Task item —
Among the entries below, how many lines include the word "diode"? Reply with only the number.

(Change listing data)
******

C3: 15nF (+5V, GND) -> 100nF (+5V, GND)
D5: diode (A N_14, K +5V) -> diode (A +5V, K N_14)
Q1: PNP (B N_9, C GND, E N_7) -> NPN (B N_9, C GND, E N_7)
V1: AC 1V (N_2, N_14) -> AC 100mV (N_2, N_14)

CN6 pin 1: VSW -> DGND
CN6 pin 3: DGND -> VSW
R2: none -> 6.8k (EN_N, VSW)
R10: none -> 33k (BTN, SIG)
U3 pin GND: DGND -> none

******

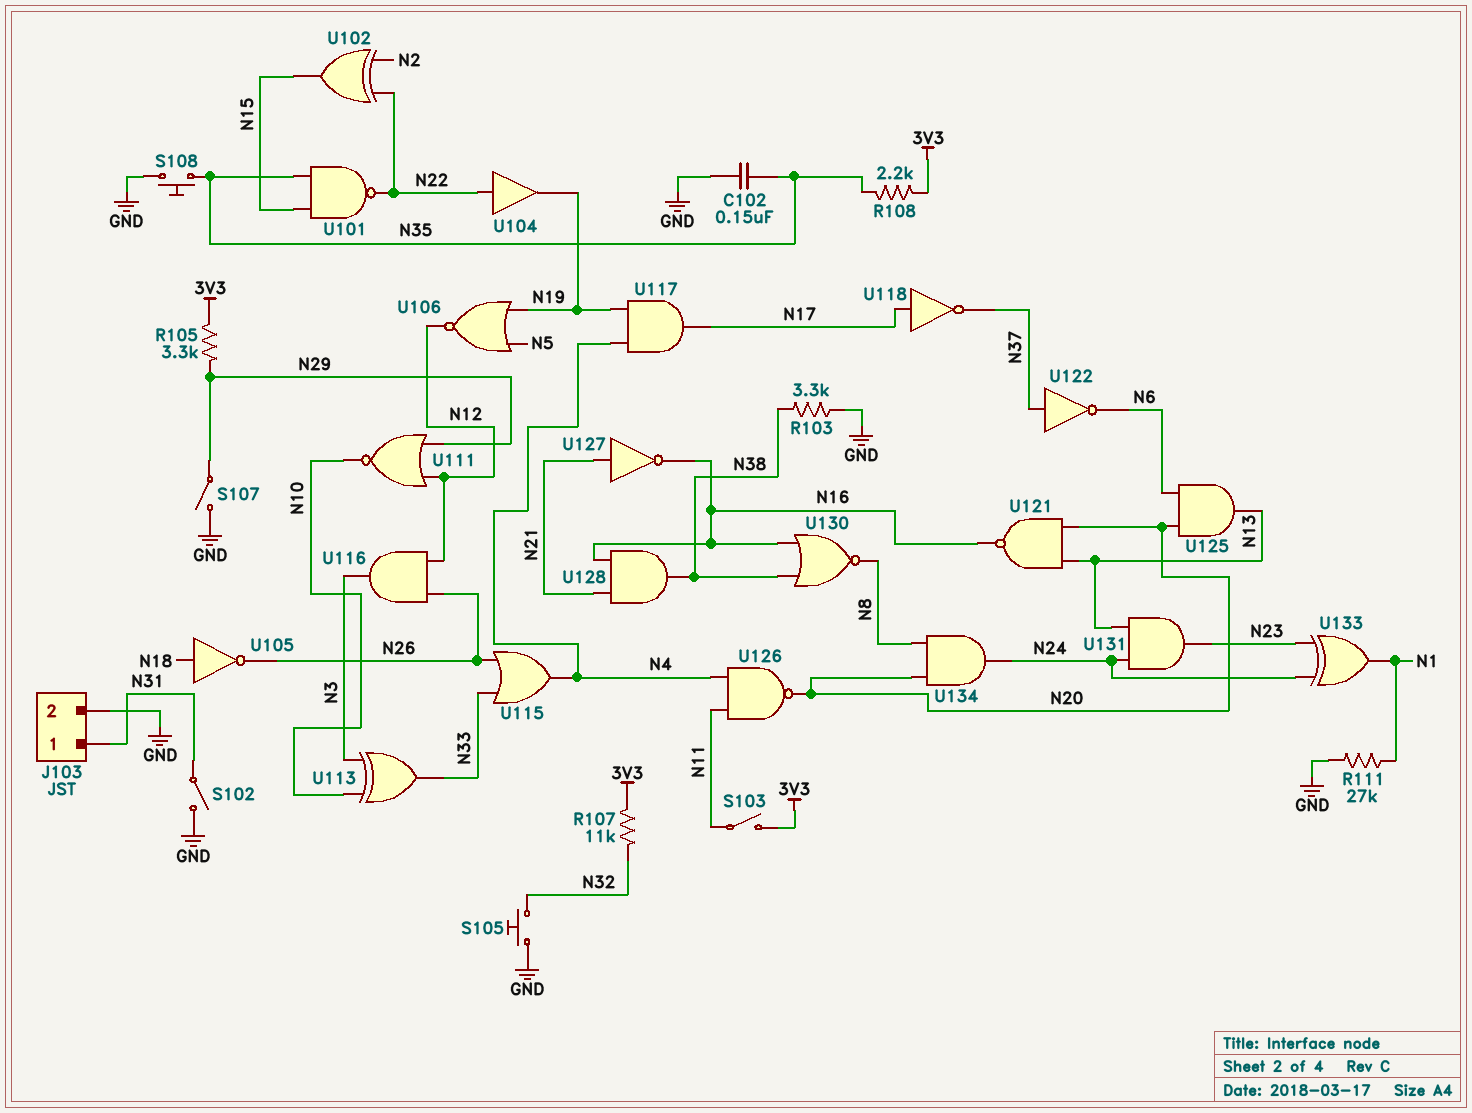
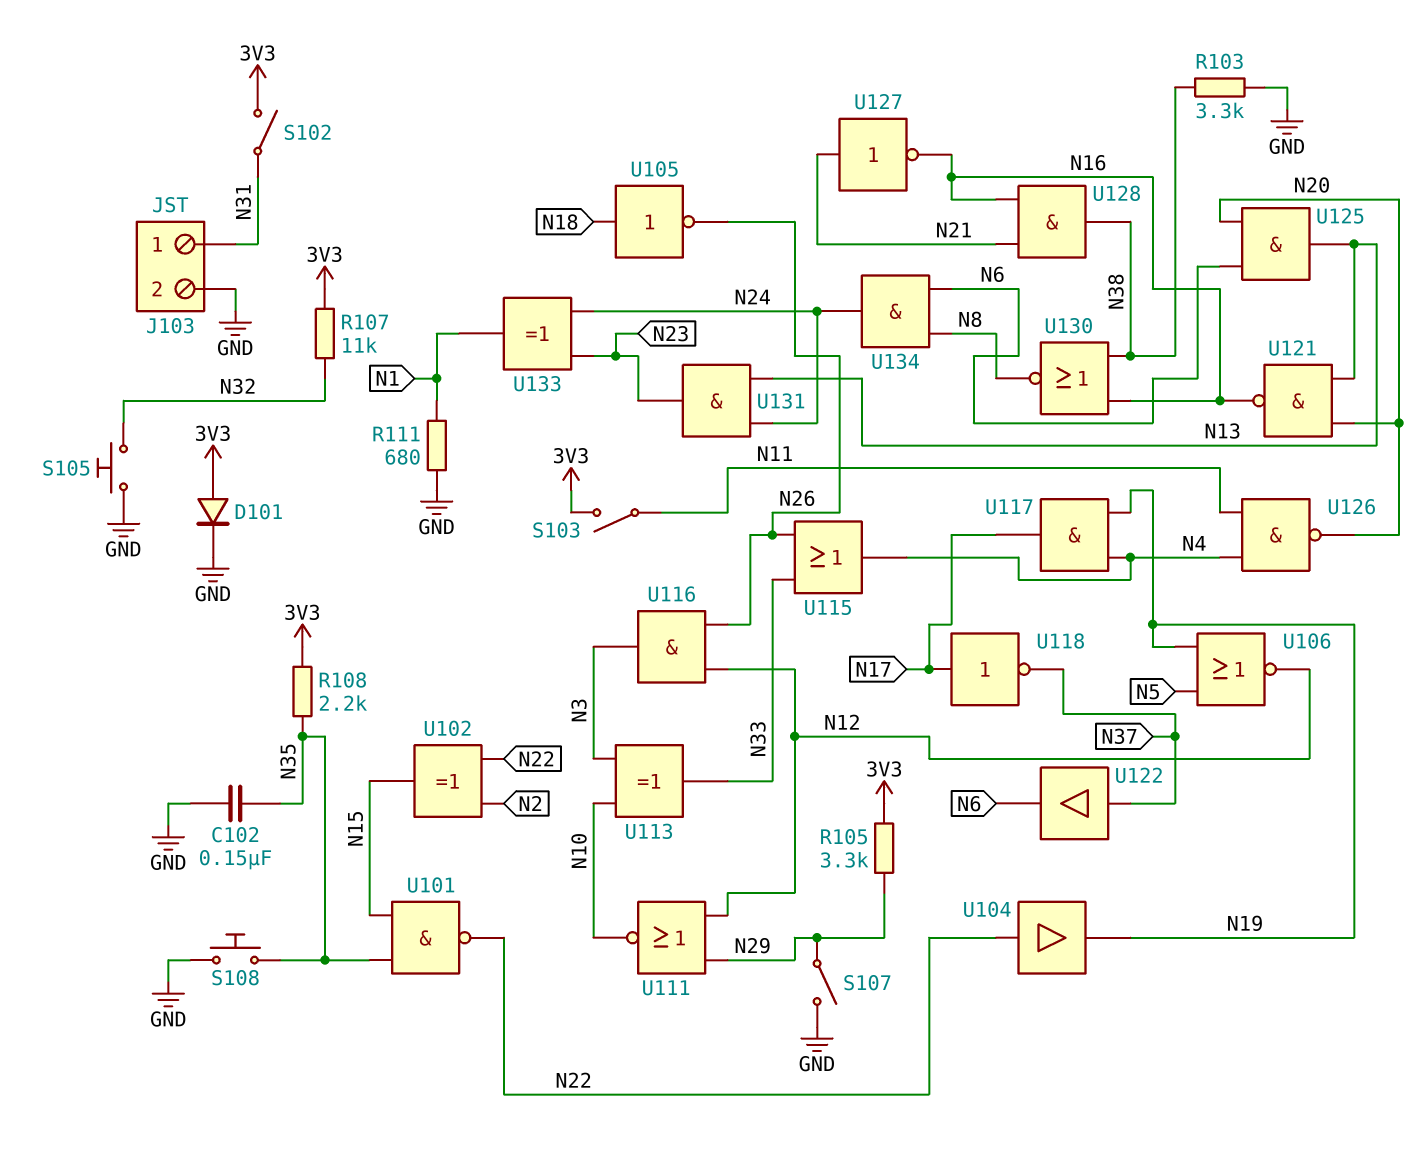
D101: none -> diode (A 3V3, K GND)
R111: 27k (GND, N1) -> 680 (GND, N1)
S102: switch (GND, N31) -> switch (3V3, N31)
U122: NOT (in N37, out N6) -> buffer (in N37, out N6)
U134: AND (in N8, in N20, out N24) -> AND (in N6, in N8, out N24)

******

Exercise output —
2